— TASK TO CARRY OUT —
The answer must consist of every line in the records that contains the word "brown".

— SUPPLIED DATA —
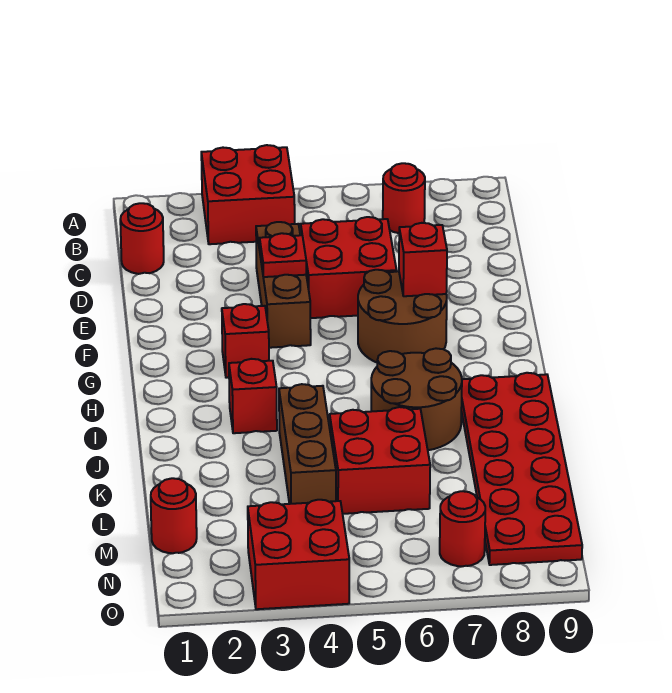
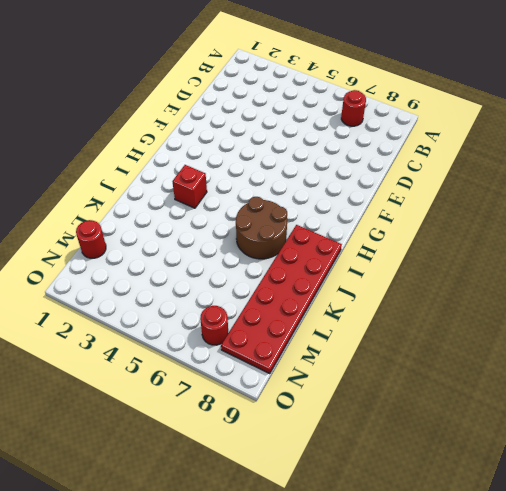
none -> red brick A3:B4 level 1
none -> red round brick C1 level 1
none -> brown brick D4:F4 level 1

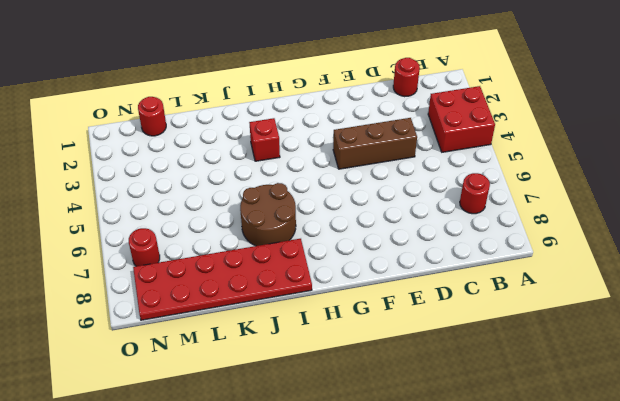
none -> red brick D5:E6 level 1
none -> brown round brick F6:G7 level 1
none -> red brick G3 level 1

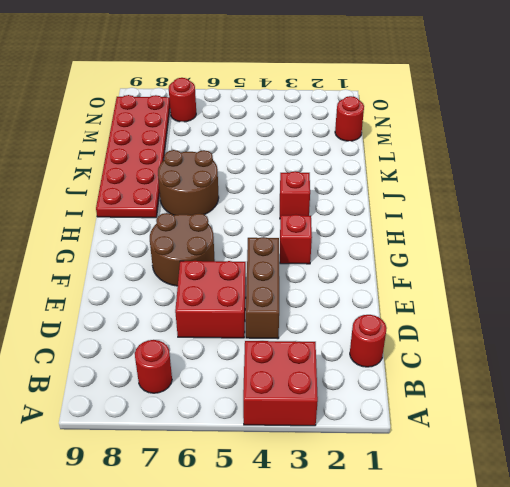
none -> brown brick J4:L4 level 1
none -> red brick K5:L6 level 1
none -> red brick N3:O4 level 1

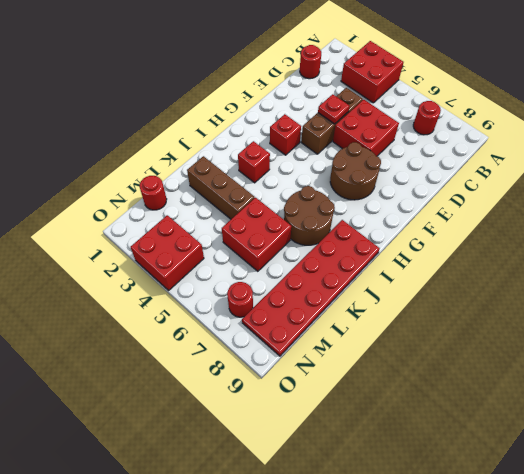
brown brick K2:K4 level 1 -> brown brick J4:L4 level 1
none -> red brick F7 level 2

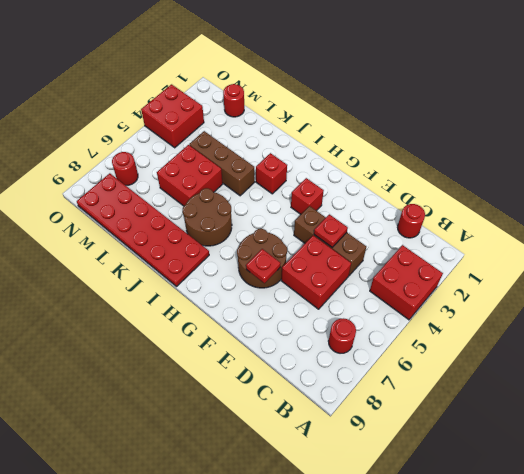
red plate F7 level 2 -> red brick F7 level 2

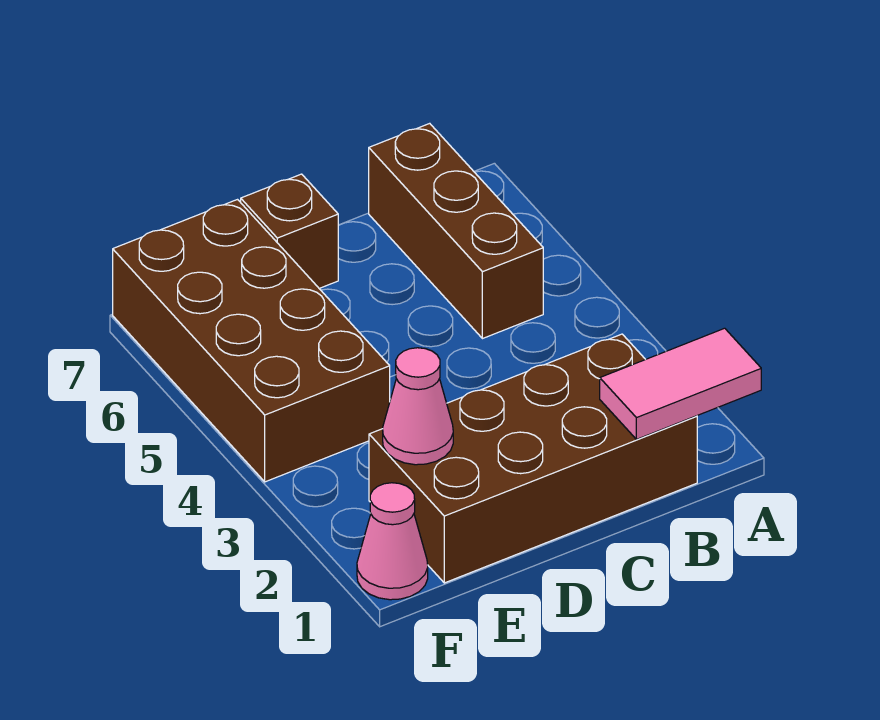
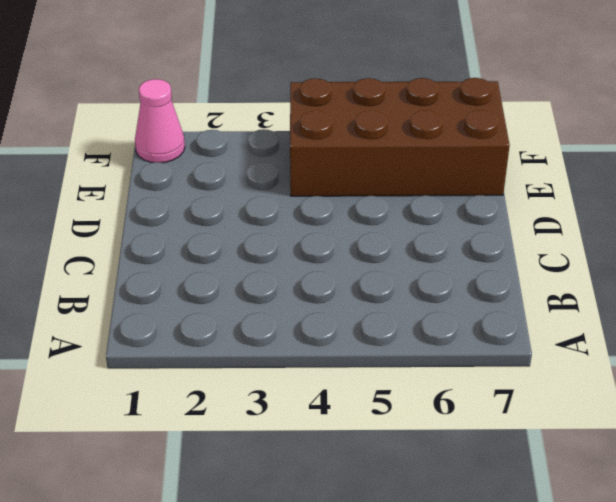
none -> brown brick B1:E2 level 1
none -> brown brick B5:B7 level 1

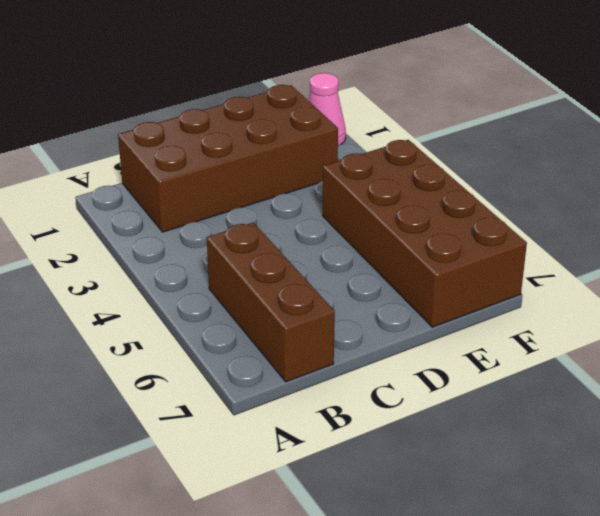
none -> brown brick D7 level 1
none -> pink tile A1:B1 level 2

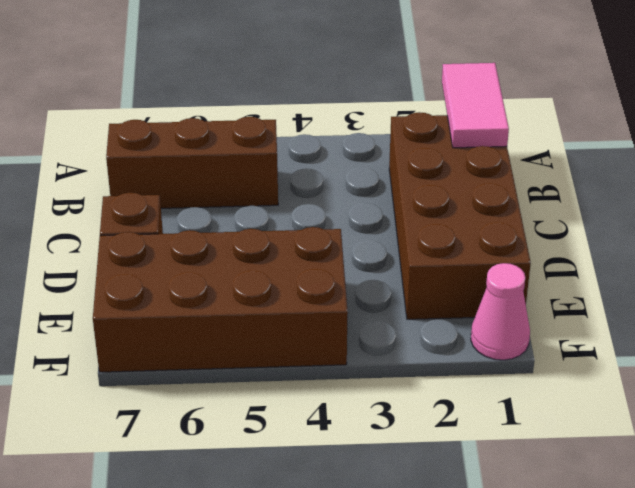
none -> pink cone E2 level 2

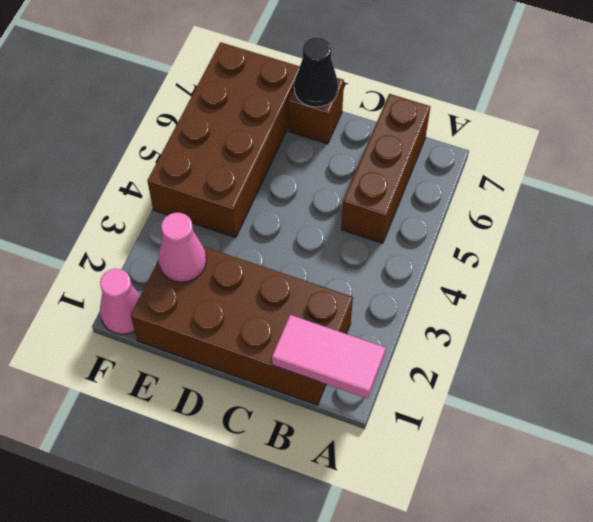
black cone D7 level 2 -> none

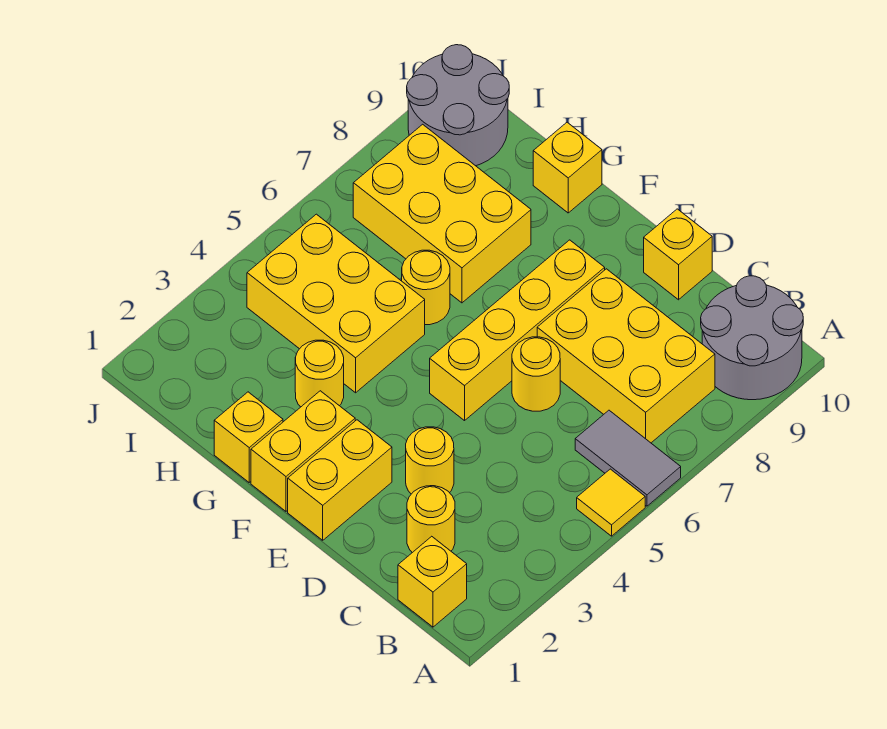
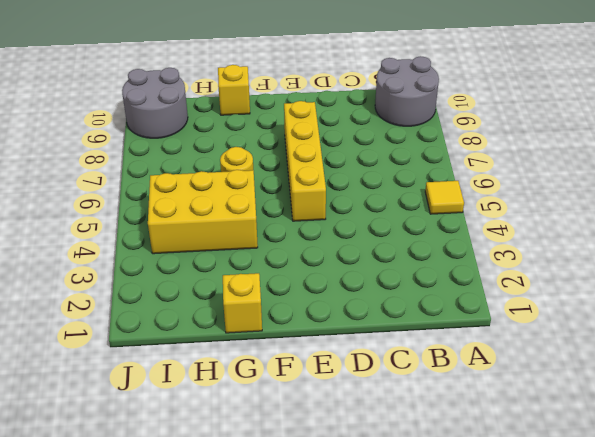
none -> grey tile A6:B6 level 1
none -> yellow brick B1 level 1
none -> yellow brick B7:D8 level 1

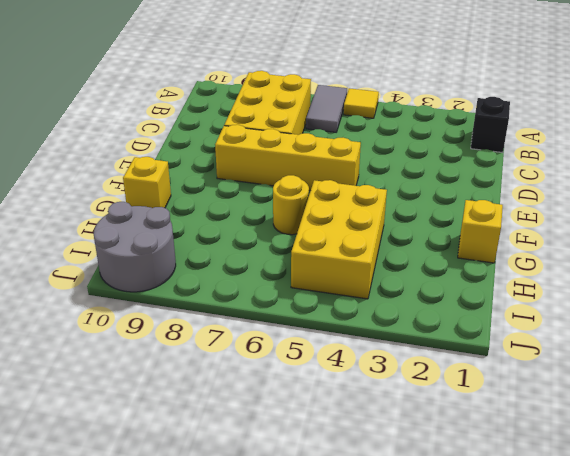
black brick B1 level 1 -> yellow brick B1 level 1
none -> grey round brick A9:B10 level 1
none -> yellow round brick C2 level 1
none -> yellow round brick D3 level 1

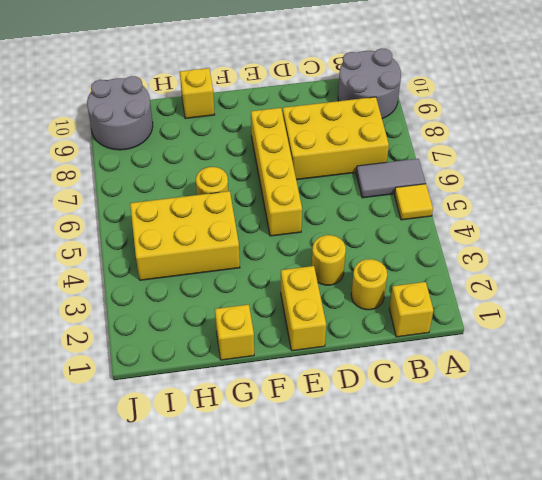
none -> yellow round brick D6 level 1
none -> yellow brick D10 level 1
none -> yellow brick F1:F2 level 1

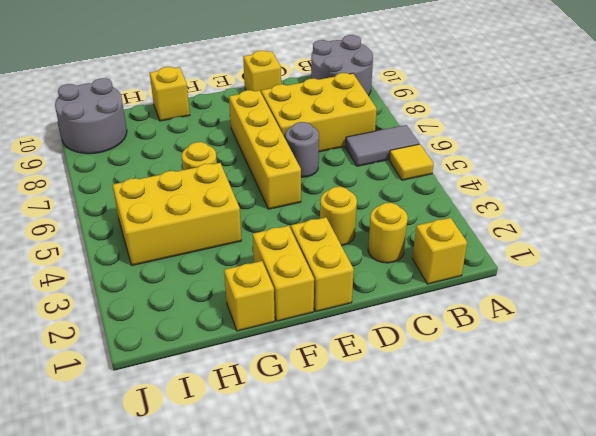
grey round brick D6 level 1 -> yellow round brick D6 level 1
none -> yellow round brick G3 level 1
none -> yellow brick G7:I8 level 1

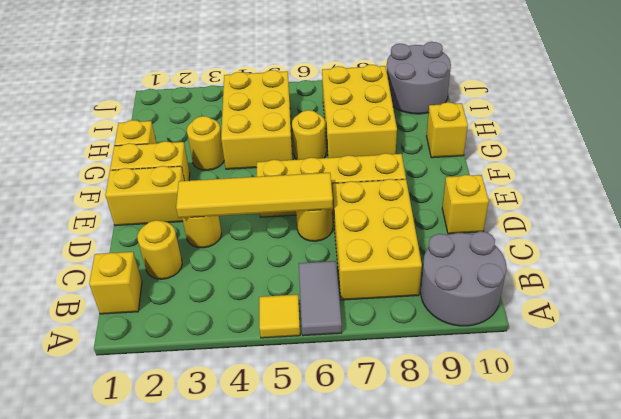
yellow tile D3:D6 level 2 -> none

— WRITTEN RESPONSE —
none -> brown brick D4:F4 level 1
none -> brown round brick F6:G7 level 1
none -> brown brick J4:L4 level 1
brown brick K2:K4 level 1 -> brown brick J4:L4 level 1
none -> brown brick B1:E2 level 1
none -> brown brick B5:B7 level 1
none -> brown brick D7 level 1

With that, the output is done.